Request » Each record must be retyped word for word.

[Counting task data]
____________

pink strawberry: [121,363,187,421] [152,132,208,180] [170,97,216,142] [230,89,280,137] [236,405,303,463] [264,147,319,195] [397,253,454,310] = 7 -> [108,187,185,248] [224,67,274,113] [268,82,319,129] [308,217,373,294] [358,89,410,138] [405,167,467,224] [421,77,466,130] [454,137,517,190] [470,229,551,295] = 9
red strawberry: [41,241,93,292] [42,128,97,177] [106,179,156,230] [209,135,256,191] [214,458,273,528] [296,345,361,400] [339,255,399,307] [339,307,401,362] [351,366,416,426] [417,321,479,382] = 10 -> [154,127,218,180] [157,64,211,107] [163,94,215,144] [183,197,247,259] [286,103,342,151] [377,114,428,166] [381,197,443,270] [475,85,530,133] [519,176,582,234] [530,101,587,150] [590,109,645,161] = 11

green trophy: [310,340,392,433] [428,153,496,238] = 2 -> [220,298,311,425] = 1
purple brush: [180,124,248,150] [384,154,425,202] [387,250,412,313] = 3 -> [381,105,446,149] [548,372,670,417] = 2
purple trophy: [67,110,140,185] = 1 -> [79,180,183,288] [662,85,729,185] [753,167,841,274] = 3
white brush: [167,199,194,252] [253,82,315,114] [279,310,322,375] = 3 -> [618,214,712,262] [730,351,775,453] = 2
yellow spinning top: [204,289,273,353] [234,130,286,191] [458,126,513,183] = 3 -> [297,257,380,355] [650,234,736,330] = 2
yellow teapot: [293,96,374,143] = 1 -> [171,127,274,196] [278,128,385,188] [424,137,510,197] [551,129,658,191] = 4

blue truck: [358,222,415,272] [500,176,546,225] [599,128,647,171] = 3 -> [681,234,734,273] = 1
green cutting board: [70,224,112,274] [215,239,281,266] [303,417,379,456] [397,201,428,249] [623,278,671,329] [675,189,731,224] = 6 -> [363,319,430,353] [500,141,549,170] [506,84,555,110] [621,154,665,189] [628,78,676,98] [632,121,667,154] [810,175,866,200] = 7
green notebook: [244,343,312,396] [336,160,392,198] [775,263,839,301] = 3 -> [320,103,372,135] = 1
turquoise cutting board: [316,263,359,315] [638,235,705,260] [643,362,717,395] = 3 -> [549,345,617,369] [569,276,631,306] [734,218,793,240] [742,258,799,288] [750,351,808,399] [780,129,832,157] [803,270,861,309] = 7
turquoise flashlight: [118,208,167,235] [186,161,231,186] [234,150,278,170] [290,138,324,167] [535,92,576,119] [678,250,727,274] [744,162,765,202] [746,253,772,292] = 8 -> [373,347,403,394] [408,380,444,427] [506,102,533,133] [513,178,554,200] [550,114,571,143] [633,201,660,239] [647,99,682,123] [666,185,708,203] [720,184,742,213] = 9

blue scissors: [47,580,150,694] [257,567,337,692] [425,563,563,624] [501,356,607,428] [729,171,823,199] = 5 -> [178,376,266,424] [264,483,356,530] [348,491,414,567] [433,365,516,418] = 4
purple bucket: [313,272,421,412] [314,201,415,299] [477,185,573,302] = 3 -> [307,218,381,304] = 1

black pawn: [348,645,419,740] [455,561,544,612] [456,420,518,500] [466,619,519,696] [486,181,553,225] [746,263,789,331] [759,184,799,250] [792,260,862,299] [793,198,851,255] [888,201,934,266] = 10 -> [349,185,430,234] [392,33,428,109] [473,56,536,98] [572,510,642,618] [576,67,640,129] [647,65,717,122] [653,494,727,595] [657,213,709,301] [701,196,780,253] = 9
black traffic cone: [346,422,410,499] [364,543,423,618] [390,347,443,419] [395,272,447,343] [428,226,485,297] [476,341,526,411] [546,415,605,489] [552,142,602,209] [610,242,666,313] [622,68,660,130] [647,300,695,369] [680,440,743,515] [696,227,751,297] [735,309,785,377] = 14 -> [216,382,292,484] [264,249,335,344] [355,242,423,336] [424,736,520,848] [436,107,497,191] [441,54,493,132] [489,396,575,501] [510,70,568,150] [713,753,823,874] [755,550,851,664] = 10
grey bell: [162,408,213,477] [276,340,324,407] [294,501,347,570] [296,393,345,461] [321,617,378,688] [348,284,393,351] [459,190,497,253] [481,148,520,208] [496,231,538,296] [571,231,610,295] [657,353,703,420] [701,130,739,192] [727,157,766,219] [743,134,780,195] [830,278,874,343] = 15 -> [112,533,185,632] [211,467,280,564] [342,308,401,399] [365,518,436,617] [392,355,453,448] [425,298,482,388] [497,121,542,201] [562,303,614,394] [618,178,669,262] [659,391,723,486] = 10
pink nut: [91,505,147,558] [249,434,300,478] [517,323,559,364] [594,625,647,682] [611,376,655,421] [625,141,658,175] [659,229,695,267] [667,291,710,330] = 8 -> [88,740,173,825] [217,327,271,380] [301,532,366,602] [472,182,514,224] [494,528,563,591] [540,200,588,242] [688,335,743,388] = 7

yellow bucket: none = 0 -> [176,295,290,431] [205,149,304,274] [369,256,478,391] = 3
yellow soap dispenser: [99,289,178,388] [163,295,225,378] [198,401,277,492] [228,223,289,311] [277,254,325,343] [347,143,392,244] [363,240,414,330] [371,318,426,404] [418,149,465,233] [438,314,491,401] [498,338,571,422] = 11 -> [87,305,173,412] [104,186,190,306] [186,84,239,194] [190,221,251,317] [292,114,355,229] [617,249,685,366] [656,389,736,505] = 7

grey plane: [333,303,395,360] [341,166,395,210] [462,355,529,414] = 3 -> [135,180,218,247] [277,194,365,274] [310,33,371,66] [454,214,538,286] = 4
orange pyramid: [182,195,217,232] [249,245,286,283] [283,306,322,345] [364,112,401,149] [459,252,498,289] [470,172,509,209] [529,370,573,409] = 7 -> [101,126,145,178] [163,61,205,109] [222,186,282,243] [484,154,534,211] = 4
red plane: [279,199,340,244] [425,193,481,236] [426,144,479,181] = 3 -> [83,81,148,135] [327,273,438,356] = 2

____________

Solution to the problem »
pink strawberry: [121,363,187,421] [152,132,208,180] [170,97,216,142] [230,89,280,137] [236,405,303,463] [264,147,319,195] [397,253,454,310] = 7 -> [108,187,185,248] [224,67,274,113] [268,82,319,129] [308,217,373,294] [358,89,410,138] [405,167,467,224] [421,77,466,130] [454,137,517,190] [470,229,551,295] = 9
red strawberry: [41,241,93,292] [42,128,97,177] [106,179,156,230] [209,135,256,191] [214,458,273,528] [296,345,361,400] [339,255,399,307] [339,307,401,362] [351,366,416,426] [417,321,479,382] = 10 -> [154,127,218,180] [157,64,211,107] [163,94,215,144] [183,197,247,259] [286,103,342,151] [377,114,428,166] [381,197,443,270] [475,85,530,133] [519,176,582,234] [530,101,587,150] [590,109,645,161] = 11

green trophy: [310,340,392,433] [428,153,496,238] = 2 -> [220,298,311,425] = 1
purple brush: [180,124,248,150] [384,154,425,202] [387,250,412,313] = 3 -> [381,105,446,149] [548,372,670,417] = 2
purple trophy: [67,110,140,185] = 1 -> [79,180,183,288] [662,85,729,185] [753,167,841,274] = 3
white brush: [167,199,194,252] [253,82,315,114] [279,310,322,375] = 3 -> [618,214,712,262] [730,351,775,453] = 2
yellow spinning top: [204,289,273,353] [234,130,286,191] [458,126,513,183] = 3 -> [297,257,380,355] [650,234,736,330] = 2
yellow teapot: [293,96,374,143] = 1 -> [171,127,274,196] [278,128,385,188] [424,137,510,197] [551,129,658,191] = 4

blue truck: [358,222,415,272] [500,176,546,225] [599,128,647,171] = 3 -> [681,234,734,273] = 1
green cutting board: [70,224,112,274] [215,239,281,266] [303,417,379,456] [397,201,428,249] [623,278,671,329] [675,189,731,224] = 6 -> [363,319,430,353] [500,141,549,170] [506,84,555,110] [621,154,665,189] [628,78,676,98] [632,121,667,154] [810,175,866,200] = 7
green notebook: [244,343,312,396] [336,160,392,198] [775,263,839,301] = 3 -> [320,103,372,135] = 1
turquoise cutting board: [316,263,359,315] [638,235,705,260] [643,362,717,395] = 3 -> [549,345,617,369] [569,276,631,306] [734,218,793,240] [742,258,799,288] [750,351,808,399] [780,129,832,157] [803,270,861,309] = 7
turquoise flashlight: [118,208,167,235] [186,161,231,186] [234,150,278,170] [290,138,324,167] [535,92,576,119] [678,250,727,274] [744,162,765,202] [746,253,772,292] = 8 -> [373,347,403,394] [408,380,444,427] [506,102,533,133] [513,178,554,200] [550,114,571,143] [633,201,660,239] [647,99,682,123] [666,185,708,203] [720,184,742,213] = 9

blue scissors: [47,580,150,694] [257,567,337,692] [425,563,563,624] [501,356,607,428] [729,171,823,199] = 5 -> [178,376,266,424] [264,483,356,530] [348,491,414,567] [433,365,516,418] = 4
purple bucket: [313,272,421,412] [314,201,415,299] [477,185,573,302] = 3 -> [307,218,381,304] = 1

black pawn: [348,645,419,740] [455,561,544,612] [456,420,518,500] [466,619,519,696] [486,181,553,225] [746,263,789,331] [759,184,799,250] [792,260,862,299] [793,198,851,255] [888,201,934,266] = 10 -> [349,185,430,234] [392,33,428,109] [473,56,536,98] [572,510,642,618] [576,67,640,129] [647,65,717,122] [653,494,727,595] [657,213,709,301] [701,196,780,253] = 9
black traffic cone: [346,422,410,499] [364,543,423,618] [390,347,443,419] [395,272,447,343] [428,226,485,297] [476,341,526,411] [546,415,605,489] [552,142,602,209] [610,242,666,313] [622,68,660,130] [647,300,695,369] [680,440,743,515] [696,227,751,297] [735,309,785,377] = 14 -> [216,382,292,484] [264,249,335,344] [355,242,423,336] [424,736,520,848] [436,107,497,191] [441,54,493,132] [489,396,575,501] [510,70,568,150] [713,753,823,874] [755,550,851,664] = 10
grey bell: [162,408,213,477] [276,340,324,407] [294,501,347,570] [296,393,345,461] [321,617,378,688] [348,284,393,351] [459,190,497,253] [481,148,520,208] [496,231,538,296] [571,231,610,295] [657,353,703,420] [701,130,739,192] [727,157,766,219] [743,134,780,195] [830,278,874,343] = 15 -> [112,533,185,632] [211,467,280,564] [342,308,401,399] [365,518,436,617] [392,355,453,448] [425,298,482,388] [497,121,542,201] [562,303,614,394] [618,178,669,262] [659,391,723,486] = 10
pink nut: [91,505,147,558] [249,434,300,478] [517,323,559,364] [594,625,647,682] [611,376,655,421] [625,141,658,175] [659,229,695,267] [667,291,710,330] = 8 -> [88,740,173,825] [217,327,271,380] [301,532,366,602] [472,182,514,224] [494,528,563,591] [540,200,588,242] [688,335,743,388] = 7

yellow bucket: none = 0 -> [176,295,290,431] [205,149,304,274] [369,256,478,391] = 3
yellow soap dispenser: [99,289,178,388] [163,295,225,378] [198,401,277,492] [228,223,289,311] [277,254,325,343] [347,143,392,244] [363,240,414,330] [371,318,426,404] [418,149,465,233] [438,314,491,401] [498,338,571,422] = 11 -> [87,305,173,412] [104,186,190,306] [186,84,239,194] [190,221,251,317] [292,114,355,229] [617,249,685,366] [656,389,736,505] = 7

grey plane: [333,303,395,360] [341,166,395,210] [462,355,529,414] = 3 -> [135,180,218,247] [277,194,365,274] [310,33,371,66] [454,214,538,286] = 4
orange pyramid: [182,195,217,232] [249,245,286,283] [283,306,322,345] [364,112,401,149] [459,252,498,289] [470,172,509,209] [529,370,573,409] = 7 -> [101,126,145,178] [163,61,205,109] [222,186,282,243] [484,154,534,211] = 4
red plane: [279,199,340,244] [425,193,481,236] [426,144,479,181] = 3 -> [83,81,148,135] [327,273,438,356] = 2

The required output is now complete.